= Prompt =
Ignoring pictures, transcribe exactly the lines between the one containing "(337, 300) = (552, 436): red" and the end of the material, both included.

= Records for this exercise =
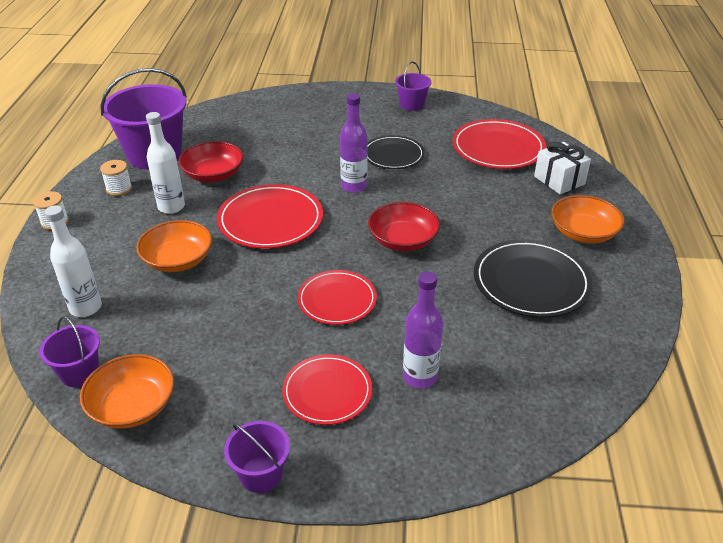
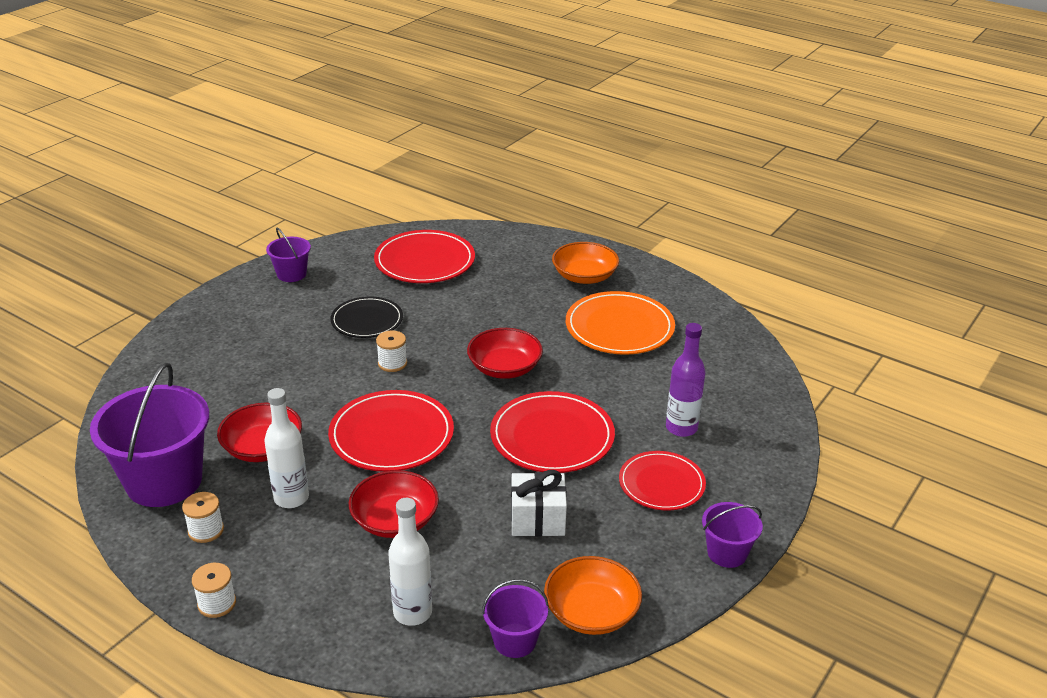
camera: 60 degrees left, 5 degrees down
(178, 260) = (395, 520): orange bowl -> red bowl
(337, 300) = (552, 436): red plate -> red plate, size x1.51
(354, 186) = (392, 363): purple bottle -> white spool
(531, 282) = (619, 327): black plate -> orange plate
(559, 180) = (506, 254): white gift -> white gift (537, 519)

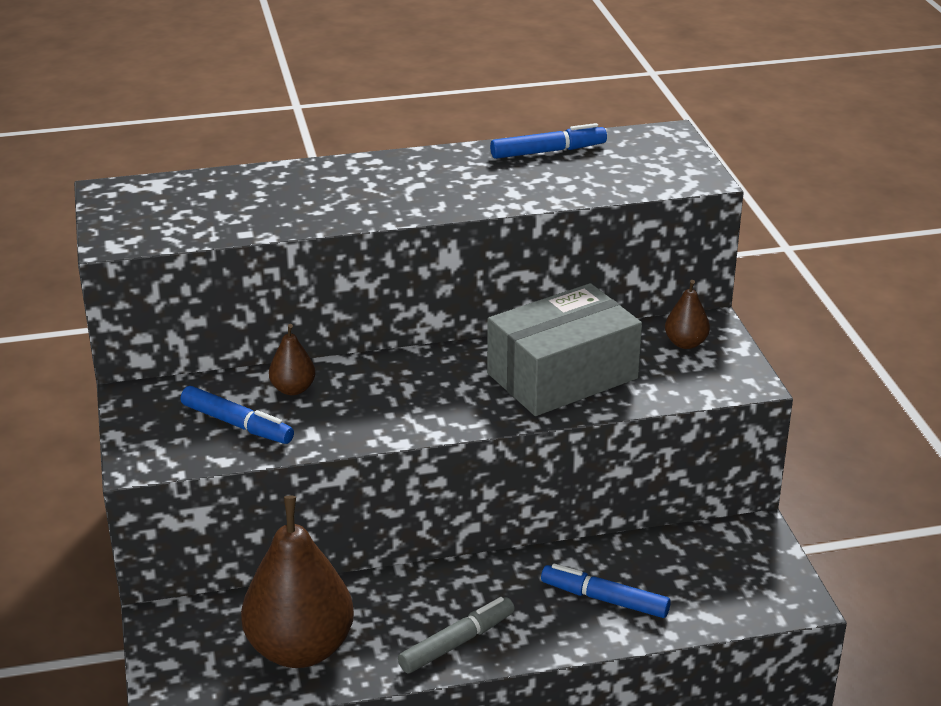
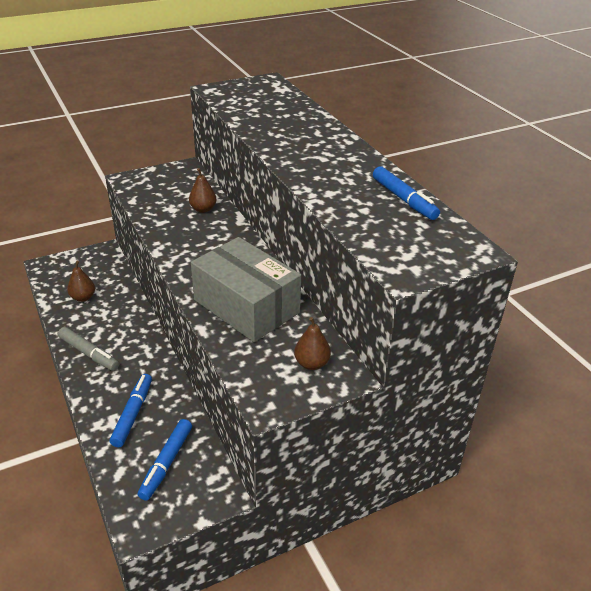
camera: 75 degrees right, 5 degrees up
(237, 424) = (165, 198): blue marker -> blue marker (166, 463)
(300, 649) = (83, 297): brown pear -> brown pear, size x0.45

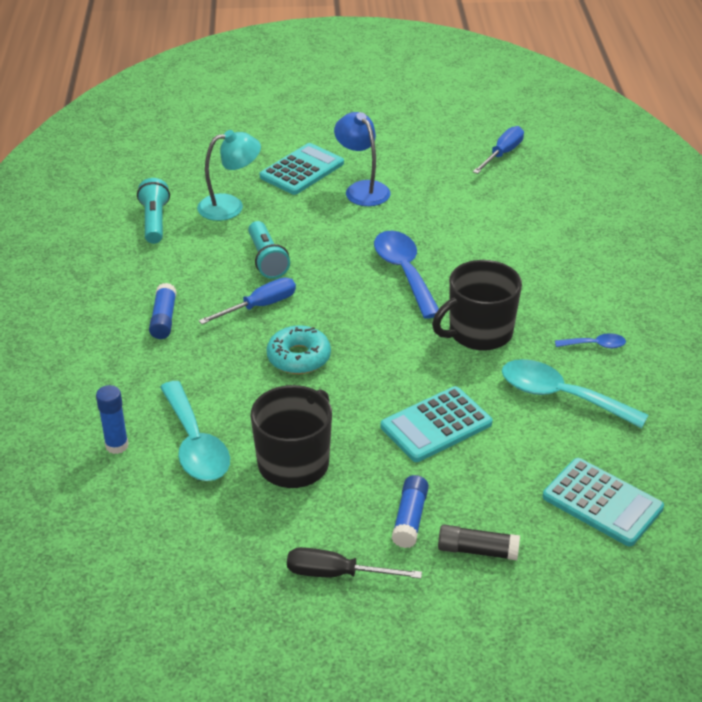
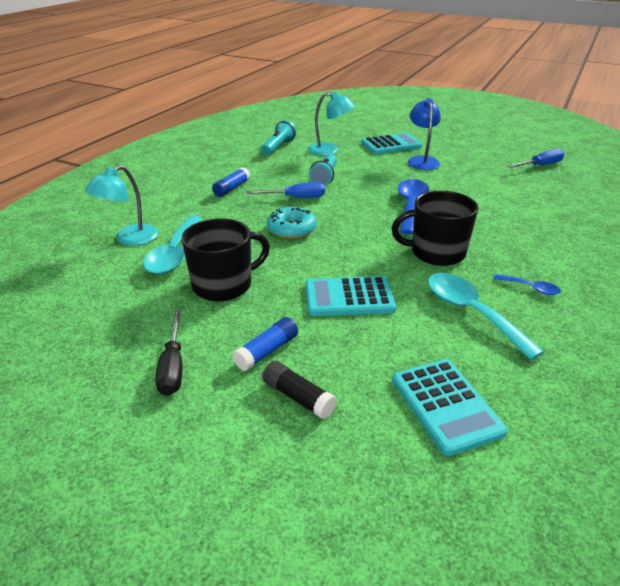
camera: 30 degrees right, 5 degrees down
(117, 445) = (129, 239): blue glue stick -> turquoise lamp
(336, 574) = (173, 367): black screwdriver -> black screwdriver turned 135 degrees counterclockwise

= Finished task =
(337, 300) = (552, 436): red plate -> red plate, size x1.51
(354, 186) = (392, 363): purple bottle -> white spool
(531, 282) = (619, 327): black plate -> orange plate
(559, 180) = (506, 254): white gift -> white gift (537, 519)

camera: 75 degrees right, 5 degrees up
(237, 424) = (165, 198): blue marker -> blue marker (166, 463)
(300, 649) = (83, 297): brown pear -> brown pear, size x0.45

camera: 30 degrees right, 5 degrees down
(117, 445) = (129, 239): blue glue stick -> turquoise lamp
(336, 574) = (173, 367): black screwdriver -> black screwdriver turned 135 degrees counterclockwise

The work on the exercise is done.